> _Data to use_:
========

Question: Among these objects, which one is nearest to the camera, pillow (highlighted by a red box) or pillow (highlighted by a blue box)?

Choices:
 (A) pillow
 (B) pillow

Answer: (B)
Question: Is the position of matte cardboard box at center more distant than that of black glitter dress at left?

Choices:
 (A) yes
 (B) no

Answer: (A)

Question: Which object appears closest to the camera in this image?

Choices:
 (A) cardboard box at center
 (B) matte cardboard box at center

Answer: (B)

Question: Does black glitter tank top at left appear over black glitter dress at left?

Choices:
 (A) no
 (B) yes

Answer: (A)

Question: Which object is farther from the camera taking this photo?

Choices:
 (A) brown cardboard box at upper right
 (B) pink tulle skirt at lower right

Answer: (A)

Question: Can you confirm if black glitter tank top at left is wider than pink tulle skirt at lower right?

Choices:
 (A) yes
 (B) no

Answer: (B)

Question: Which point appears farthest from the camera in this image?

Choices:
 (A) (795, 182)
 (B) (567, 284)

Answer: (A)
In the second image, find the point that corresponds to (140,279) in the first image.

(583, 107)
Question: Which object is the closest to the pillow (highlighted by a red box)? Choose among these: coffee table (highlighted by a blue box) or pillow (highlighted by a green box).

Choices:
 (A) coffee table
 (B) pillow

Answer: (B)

========

> _Exercise_: Can you copy the records verbatim, starting with their first line and going on through the line that contains "Question: Which object is farther"?

> _Answer to the exercise_:
Question: Among these objects, which one is nearest to the camera, pillow (highlighted by a red box) or pillow (highlighted by a blue box)?

Choices:
 (A) pillow
 (B) pillow

Answer: (B)
Question: Is the position of matte cardboard box at center more distant than that of black glitter dress at left?

Choices:
 (A) yes
 (B) no

Answer: (A)

Question: Which object appears closest to the camera in this image?

Choices:
 (A) cardboard box at center
 (B) matte cardboard box at center

Answer: (B)

Question: Does black glitter tank top at left appear over black glitter dress at left?

Choices:
 (A) no
 (B) yes

Answer: (A)

Question: Which object is farther from the camera taking this photo?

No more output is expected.